Source records
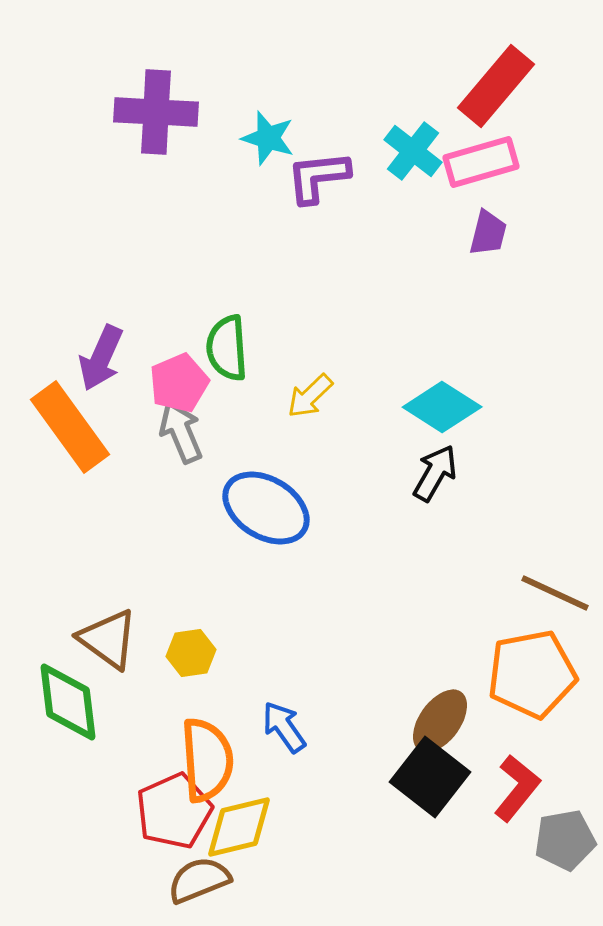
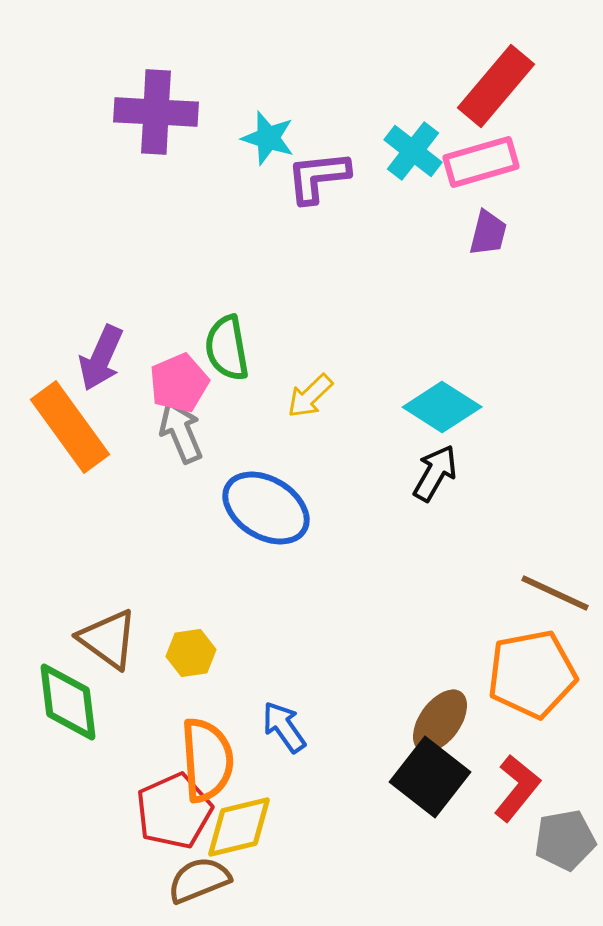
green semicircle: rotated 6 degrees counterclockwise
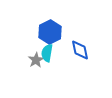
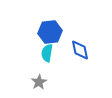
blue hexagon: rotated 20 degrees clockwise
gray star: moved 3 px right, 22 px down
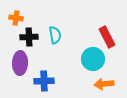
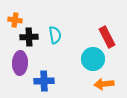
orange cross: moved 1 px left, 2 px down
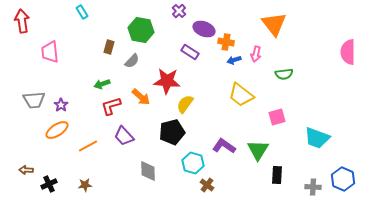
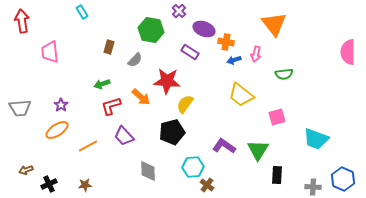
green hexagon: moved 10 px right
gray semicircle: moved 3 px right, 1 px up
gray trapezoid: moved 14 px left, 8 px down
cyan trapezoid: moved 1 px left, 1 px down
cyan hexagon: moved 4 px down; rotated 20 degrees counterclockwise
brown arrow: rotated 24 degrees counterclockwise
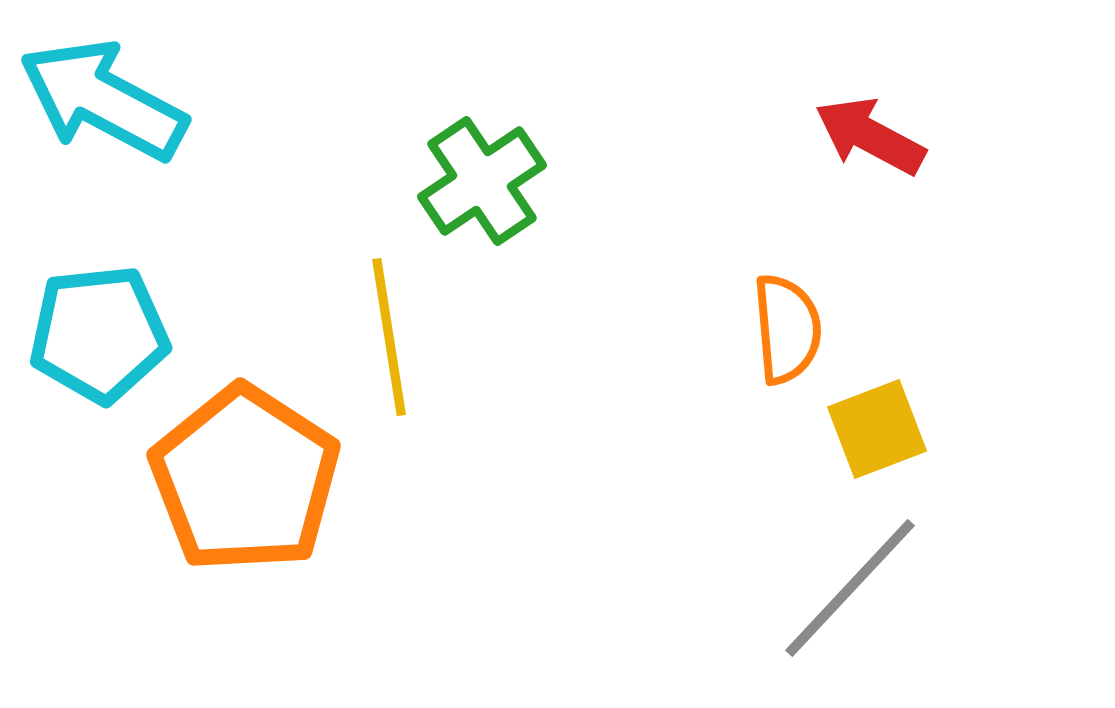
--
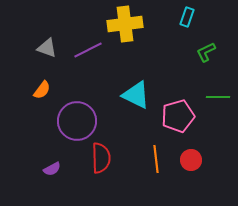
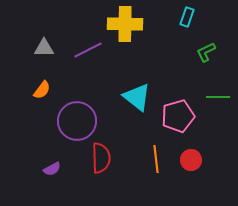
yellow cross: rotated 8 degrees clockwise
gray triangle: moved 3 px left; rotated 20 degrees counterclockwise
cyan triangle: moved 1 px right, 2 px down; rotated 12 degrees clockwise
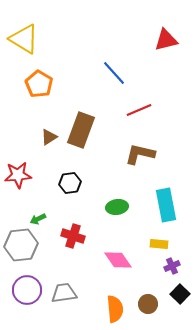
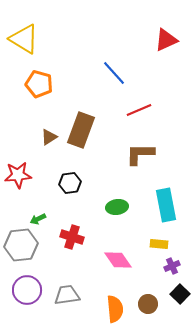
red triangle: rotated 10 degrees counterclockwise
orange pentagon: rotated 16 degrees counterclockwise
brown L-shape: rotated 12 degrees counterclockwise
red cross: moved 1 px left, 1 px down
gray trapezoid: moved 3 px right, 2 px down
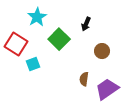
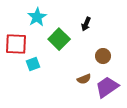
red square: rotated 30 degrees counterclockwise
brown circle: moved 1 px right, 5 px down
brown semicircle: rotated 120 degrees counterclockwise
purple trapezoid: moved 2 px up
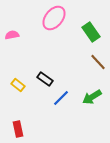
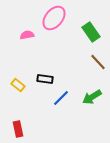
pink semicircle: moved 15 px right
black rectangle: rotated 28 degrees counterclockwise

# [YOUR TASK]
The expected output is the lines above from the one containing "green semicircle: rotated" to the one containing "brown arrow: rotated", both ends included, reproduced exactly with every picture left out.

# [RESULT]
green semicircle: rotated 6 degrees counterclockwise
blue hexagon: rotated 20 degrees clockwise
gray star: moved 3 px right, 22 px down
orange cross: moved 1 px left, 2 px down
green hexagon: moved 10 px right
gray semicircle: moved 3 px right, 1 px up
gray trapezoid: moved 14 px left, 8 px down
cyan trapezoid: moved 1 px left, 1 px down
cyan hexagon: moved 4 px down; rotated 20 degrees counterclockwise
brown arrow: rotated 24 degrees counterclockwise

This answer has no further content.